Segment Open
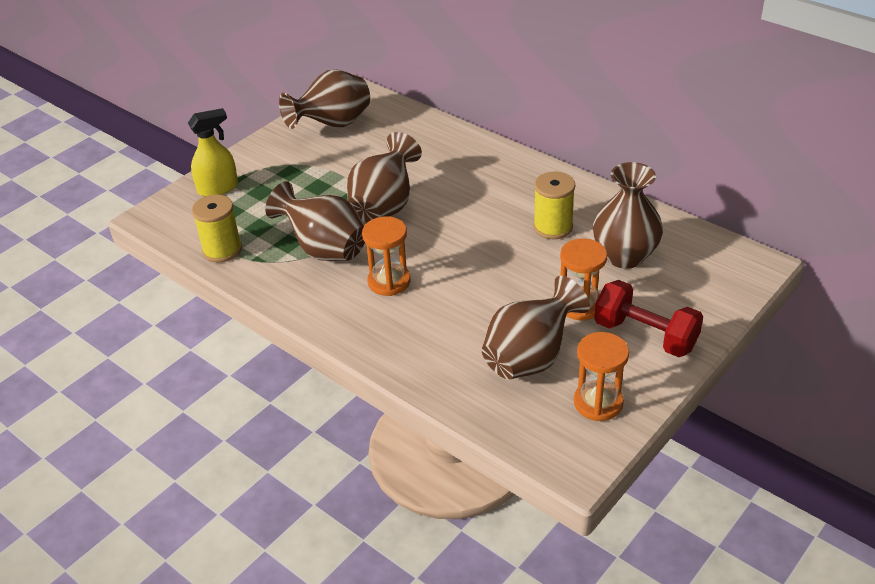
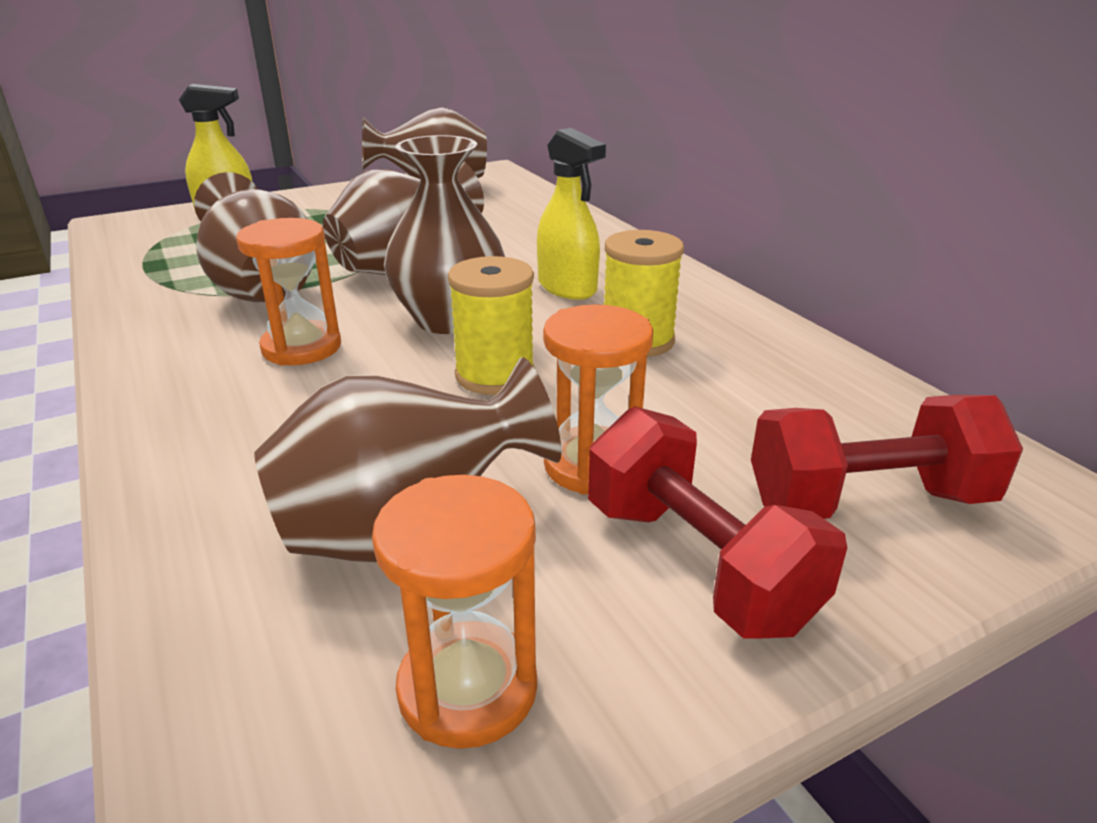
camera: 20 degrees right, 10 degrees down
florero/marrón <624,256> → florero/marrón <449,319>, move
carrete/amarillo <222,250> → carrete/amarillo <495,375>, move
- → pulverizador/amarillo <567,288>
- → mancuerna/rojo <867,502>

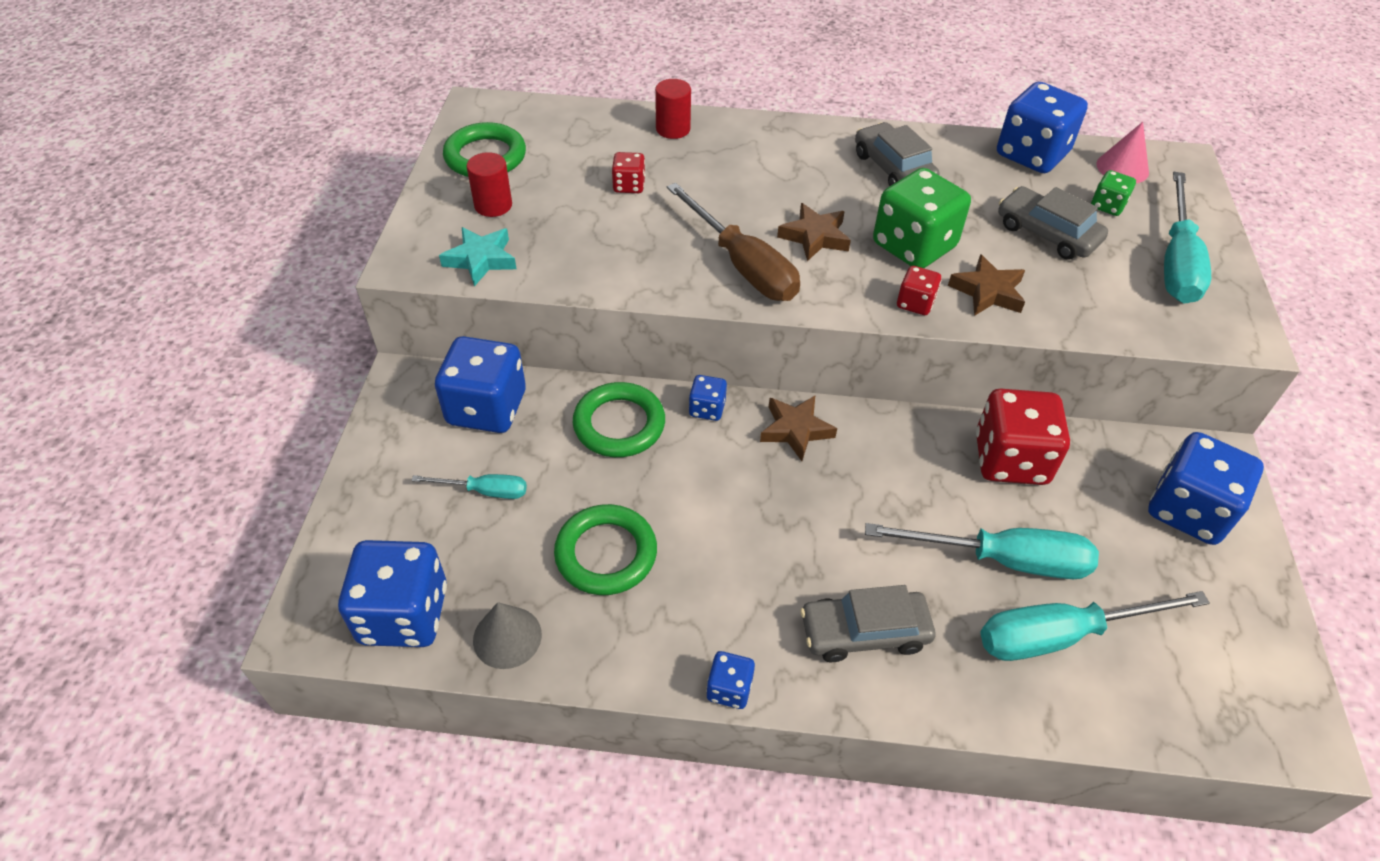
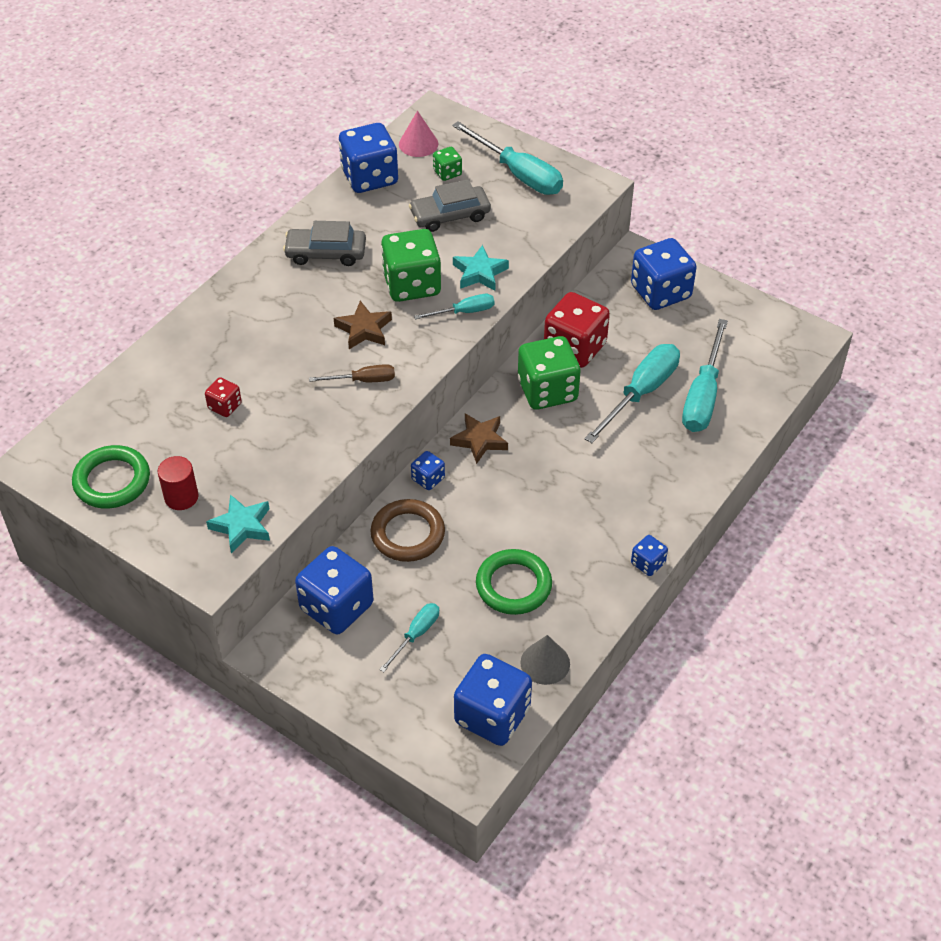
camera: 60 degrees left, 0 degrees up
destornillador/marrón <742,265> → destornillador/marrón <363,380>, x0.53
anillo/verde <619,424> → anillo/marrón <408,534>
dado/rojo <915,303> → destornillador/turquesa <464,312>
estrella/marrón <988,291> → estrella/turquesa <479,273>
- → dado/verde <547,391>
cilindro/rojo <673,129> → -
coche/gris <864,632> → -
Segment Closed
Segment Open
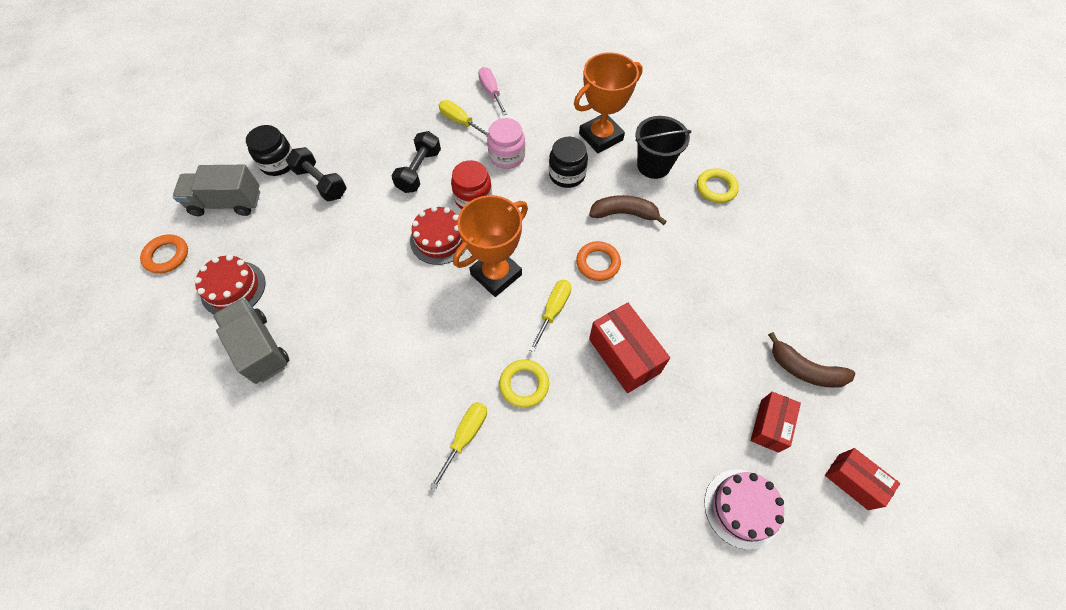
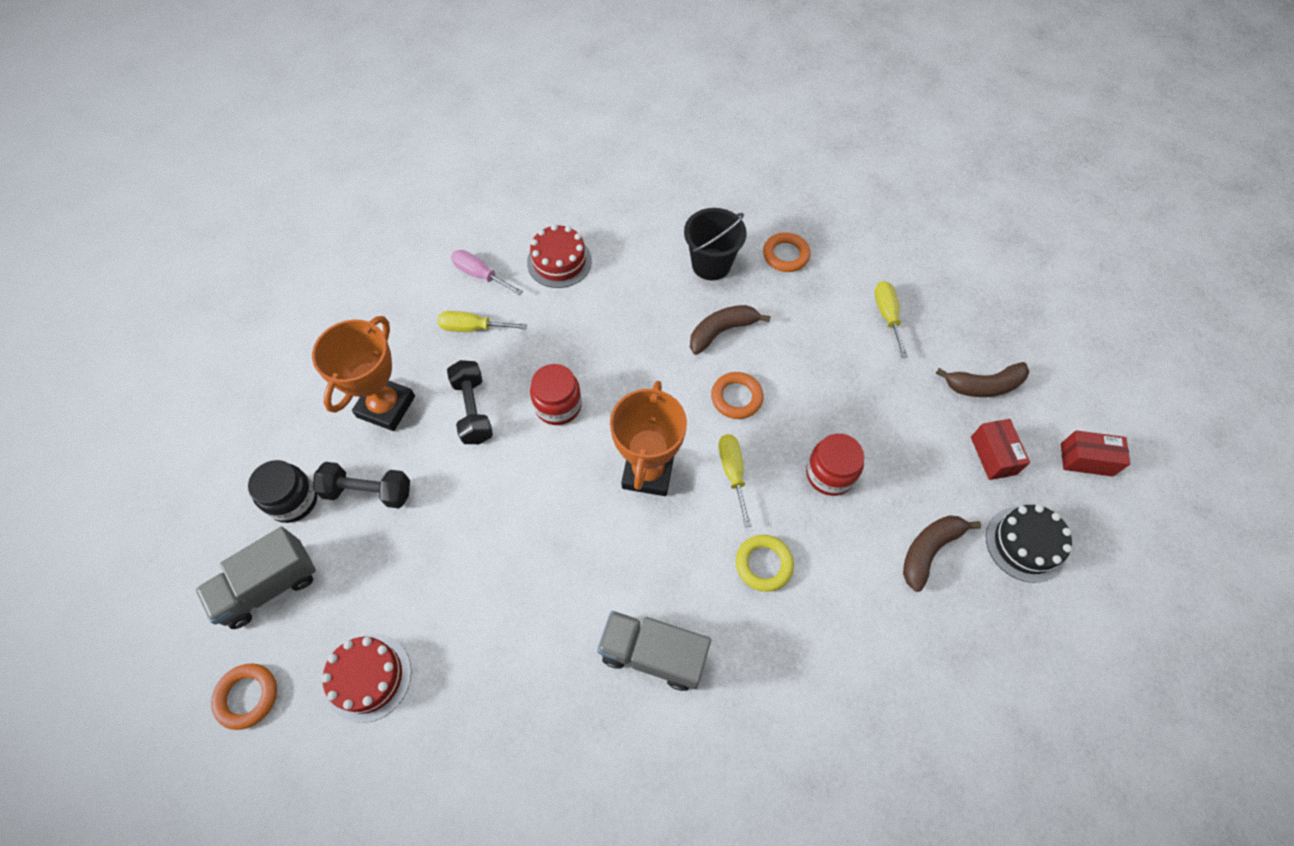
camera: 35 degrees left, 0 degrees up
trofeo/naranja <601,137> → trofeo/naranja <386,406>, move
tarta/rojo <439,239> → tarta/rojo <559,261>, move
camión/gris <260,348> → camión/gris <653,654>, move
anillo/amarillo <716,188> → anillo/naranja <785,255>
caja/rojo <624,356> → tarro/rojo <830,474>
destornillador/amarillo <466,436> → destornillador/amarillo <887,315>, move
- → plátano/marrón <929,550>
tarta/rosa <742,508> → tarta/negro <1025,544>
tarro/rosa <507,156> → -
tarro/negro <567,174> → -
Segment Closed
**What is needed:**
From the records above, retype only the lines starting at the line that contains "florero/marrón <624,256> →" and ending at the line that contains "- → pulverizador/amarillo <567,288>", both included.

**Result of the task:**
florero/marrón <624,256> → florero/marrón <449,319>, move
carrete/amarillo <222,250> → carrete/amarillo <495,375>, move
- → pulverizador/amarillo <567,288>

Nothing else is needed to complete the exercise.